Exercise goal:
Go through the entries below. Copy each line in which "green" appears.

Records for the task:
================
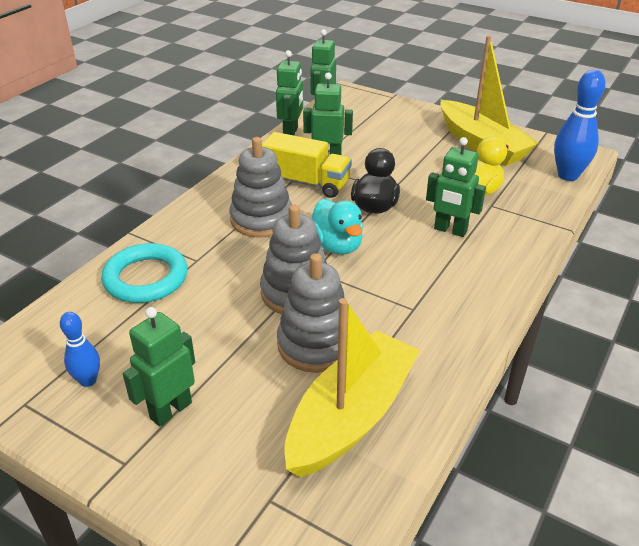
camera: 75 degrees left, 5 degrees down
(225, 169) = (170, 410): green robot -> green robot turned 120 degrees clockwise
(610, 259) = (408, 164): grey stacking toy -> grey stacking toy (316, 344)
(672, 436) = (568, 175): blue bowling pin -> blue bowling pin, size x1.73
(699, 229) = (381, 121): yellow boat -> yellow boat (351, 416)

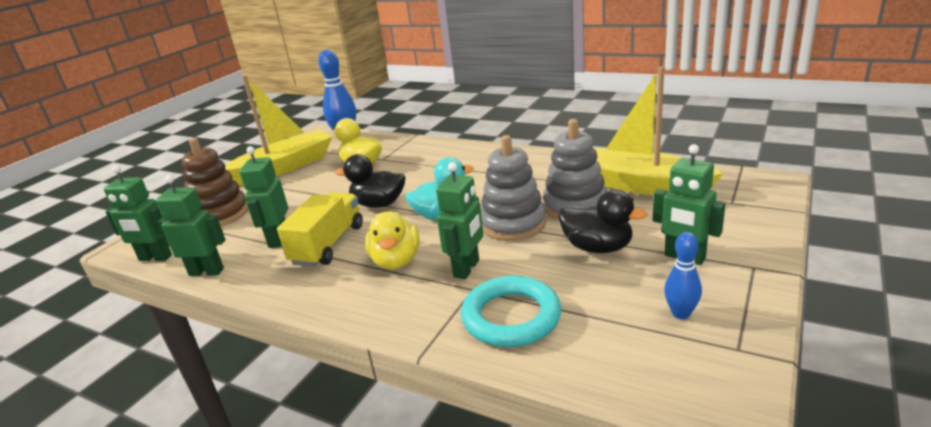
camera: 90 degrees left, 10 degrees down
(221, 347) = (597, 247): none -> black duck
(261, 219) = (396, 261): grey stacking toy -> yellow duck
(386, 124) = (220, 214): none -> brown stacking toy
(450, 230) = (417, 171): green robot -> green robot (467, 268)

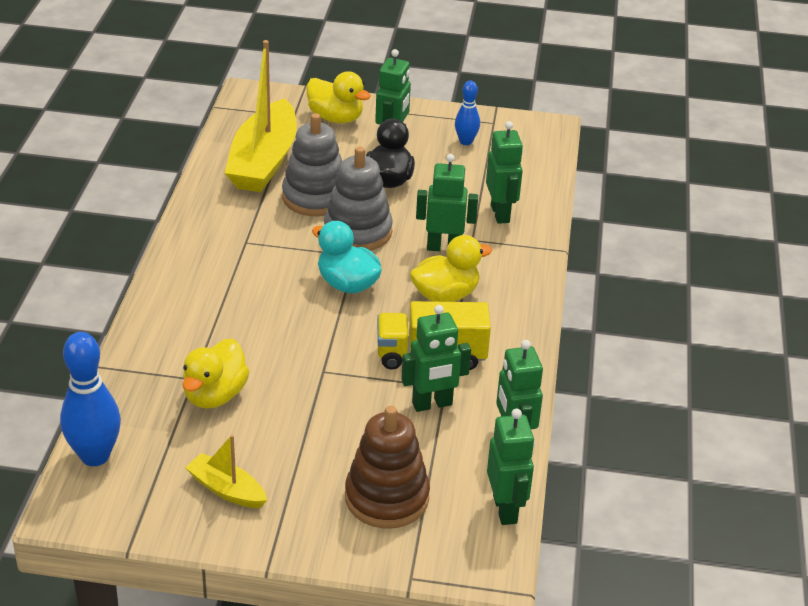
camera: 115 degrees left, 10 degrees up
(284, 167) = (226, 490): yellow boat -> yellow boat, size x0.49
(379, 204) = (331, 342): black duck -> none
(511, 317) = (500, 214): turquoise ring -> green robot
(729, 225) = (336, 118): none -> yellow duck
================
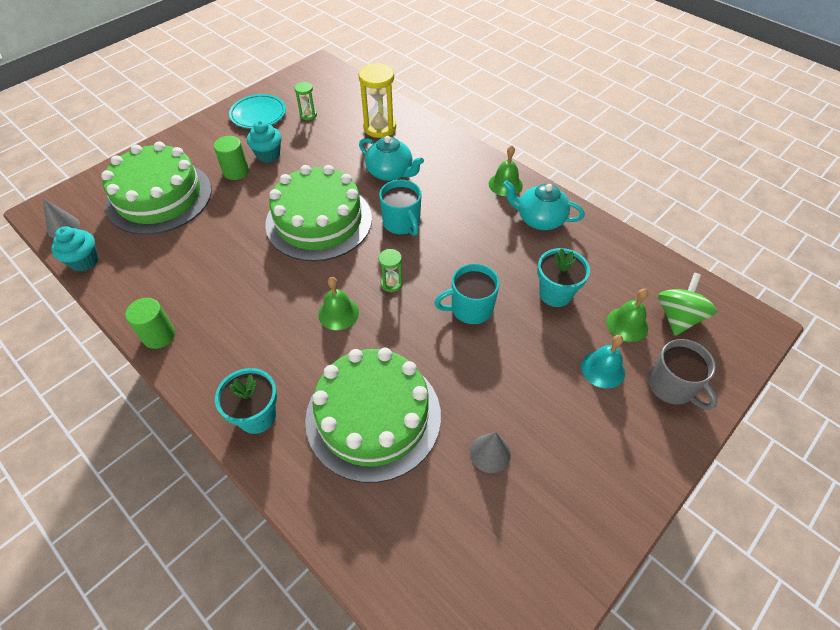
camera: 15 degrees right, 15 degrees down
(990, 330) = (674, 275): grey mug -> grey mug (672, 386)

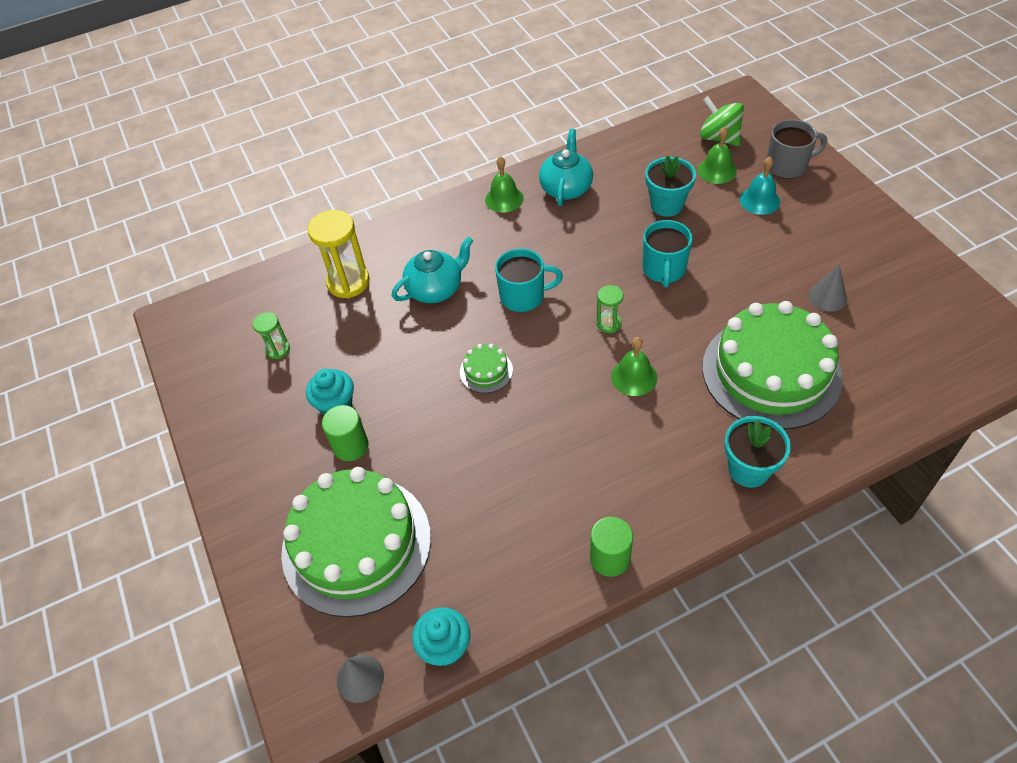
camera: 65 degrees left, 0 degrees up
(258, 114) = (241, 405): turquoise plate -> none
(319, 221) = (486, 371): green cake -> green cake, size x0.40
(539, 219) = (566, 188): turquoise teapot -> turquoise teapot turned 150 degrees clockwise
================
Task answer:
(225, 169) = (170, 410): green robot -> green robot turned 120 degrees clockwise
(450, 230) = (417, 171): green robot -> green robot (467, 268)
(511, 317) = (500, 214): turquoise ring -> green robot
(319, 221) = (486, 371): green cake -> green cake, size x0.40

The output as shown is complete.